▶ Task brief
Report each line of the entries that includes "VEXT" by copying it.

Change listing data

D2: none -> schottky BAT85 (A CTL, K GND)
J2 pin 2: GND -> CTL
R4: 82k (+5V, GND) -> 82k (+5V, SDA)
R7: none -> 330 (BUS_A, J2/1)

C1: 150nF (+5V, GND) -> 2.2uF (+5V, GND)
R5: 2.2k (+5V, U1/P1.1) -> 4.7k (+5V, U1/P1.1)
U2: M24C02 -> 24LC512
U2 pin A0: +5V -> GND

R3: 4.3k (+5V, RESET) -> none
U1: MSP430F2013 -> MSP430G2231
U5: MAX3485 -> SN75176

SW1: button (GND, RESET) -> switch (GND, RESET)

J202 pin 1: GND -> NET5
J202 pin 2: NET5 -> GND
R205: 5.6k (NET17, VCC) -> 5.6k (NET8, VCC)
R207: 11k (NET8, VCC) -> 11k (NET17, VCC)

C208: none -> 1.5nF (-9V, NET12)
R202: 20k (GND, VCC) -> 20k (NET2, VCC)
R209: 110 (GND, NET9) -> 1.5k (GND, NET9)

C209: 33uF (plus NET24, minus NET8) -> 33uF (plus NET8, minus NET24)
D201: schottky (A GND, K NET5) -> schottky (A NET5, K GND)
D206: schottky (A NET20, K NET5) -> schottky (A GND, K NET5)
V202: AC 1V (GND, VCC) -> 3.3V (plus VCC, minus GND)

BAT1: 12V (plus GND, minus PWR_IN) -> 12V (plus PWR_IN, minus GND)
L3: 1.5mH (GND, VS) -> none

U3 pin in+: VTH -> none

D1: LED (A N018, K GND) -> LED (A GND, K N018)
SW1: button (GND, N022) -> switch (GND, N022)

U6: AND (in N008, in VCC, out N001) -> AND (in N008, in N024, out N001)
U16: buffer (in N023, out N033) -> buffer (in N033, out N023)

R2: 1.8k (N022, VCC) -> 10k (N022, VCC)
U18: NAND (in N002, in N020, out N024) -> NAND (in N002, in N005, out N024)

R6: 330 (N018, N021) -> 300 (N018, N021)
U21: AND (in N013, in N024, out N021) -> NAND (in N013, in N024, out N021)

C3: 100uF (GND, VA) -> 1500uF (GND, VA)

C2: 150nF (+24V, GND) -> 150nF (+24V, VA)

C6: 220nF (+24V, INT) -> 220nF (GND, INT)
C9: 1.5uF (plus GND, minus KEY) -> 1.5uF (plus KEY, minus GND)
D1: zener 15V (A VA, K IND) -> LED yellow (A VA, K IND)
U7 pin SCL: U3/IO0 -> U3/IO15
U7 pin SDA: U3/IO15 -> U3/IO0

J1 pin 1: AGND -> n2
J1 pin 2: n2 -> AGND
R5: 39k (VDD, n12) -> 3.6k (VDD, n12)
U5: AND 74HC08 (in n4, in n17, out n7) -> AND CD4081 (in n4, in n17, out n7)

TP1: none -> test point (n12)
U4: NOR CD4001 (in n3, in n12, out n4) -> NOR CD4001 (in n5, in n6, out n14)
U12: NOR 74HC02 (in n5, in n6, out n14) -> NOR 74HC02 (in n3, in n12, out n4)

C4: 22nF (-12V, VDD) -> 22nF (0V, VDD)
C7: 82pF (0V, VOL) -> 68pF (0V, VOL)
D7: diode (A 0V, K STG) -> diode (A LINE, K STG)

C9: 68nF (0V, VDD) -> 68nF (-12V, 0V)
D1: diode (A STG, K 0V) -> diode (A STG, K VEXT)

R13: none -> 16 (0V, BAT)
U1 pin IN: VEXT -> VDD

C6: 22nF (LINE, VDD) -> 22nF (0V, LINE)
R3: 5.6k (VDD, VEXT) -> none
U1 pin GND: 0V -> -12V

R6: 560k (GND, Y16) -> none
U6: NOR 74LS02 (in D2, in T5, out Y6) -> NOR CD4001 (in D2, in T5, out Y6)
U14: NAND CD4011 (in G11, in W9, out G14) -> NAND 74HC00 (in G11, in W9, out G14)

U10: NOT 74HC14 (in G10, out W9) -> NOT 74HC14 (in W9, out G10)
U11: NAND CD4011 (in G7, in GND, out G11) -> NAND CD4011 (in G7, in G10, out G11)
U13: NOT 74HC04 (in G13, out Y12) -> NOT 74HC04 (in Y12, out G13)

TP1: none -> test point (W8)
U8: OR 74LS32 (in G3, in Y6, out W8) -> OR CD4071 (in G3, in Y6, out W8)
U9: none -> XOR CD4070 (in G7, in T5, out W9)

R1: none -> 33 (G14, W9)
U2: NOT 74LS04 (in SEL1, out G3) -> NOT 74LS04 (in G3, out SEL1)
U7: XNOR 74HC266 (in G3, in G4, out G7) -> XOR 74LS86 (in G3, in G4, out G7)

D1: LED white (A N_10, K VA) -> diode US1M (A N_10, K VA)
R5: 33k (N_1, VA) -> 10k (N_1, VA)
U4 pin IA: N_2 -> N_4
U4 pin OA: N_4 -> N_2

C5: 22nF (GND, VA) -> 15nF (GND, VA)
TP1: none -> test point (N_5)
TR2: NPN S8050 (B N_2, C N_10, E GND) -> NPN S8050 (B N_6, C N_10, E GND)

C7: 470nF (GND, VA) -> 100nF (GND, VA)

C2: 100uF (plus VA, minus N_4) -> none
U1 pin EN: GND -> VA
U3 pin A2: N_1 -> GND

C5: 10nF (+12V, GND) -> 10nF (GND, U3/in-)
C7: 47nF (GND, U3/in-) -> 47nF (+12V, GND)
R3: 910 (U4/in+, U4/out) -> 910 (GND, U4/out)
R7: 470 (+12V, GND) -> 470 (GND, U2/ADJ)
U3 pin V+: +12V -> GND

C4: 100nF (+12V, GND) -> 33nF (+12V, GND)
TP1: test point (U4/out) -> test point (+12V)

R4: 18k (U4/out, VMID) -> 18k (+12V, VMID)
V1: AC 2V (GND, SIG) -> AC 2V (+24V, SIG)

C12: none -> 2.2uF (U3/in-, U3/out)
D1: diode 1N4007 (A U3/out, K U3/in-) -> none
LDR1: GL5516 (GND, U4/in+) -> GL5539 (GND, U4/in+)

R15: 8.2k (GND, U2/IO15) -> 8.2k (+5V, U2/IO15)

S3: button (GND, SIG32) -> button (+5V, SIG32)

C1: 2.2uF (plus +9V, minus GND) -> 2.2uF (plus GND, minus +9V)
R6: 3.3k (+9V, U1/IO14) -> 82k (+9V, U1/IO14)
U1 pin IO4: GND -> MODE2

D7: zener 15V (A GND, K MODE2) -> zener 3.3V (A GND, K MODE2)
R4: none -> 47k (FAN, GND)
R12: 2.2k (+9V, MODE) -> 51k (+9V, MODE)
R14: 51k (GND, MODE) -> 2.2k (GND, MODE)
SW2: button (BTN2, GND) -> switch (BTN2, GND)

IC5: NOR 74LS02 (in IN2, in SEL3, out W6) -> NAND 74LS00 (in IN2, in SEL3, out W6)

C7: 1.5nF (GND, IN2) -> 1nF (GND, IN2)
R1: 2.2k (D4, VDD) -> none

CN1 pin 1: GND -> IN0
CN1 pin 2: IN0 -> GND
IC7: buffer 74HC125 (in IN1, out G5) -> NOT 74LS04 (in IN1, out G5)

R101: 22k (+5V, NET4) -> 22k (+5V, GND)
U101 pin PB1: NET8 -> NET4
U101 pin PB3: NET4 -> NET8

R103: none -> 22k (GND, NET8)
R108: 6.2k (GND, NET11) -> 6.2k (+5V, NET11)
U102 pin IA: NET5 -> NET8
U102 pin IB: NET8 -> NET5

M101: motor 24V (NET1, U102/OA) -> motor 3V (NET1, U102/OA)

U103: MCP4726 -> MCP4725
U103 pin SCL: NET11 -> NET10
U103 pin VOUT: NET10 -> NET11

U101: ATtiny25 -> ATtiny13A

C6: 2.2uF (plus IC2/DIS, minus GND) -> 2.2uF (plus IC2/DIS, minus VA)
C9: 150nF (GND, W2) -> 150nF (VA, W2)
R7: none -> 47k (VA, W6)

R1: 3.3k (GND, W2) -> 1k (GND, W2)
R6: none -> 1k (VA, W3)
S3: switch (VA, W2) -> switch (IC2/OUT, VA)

▶ Finished task
D1: diode (A STG, K 0V) -> diode (A STG, K VEXT)
U1 pin IN: VEXT -> VDD
R3: 5.6k (VDD, VEXT) -> none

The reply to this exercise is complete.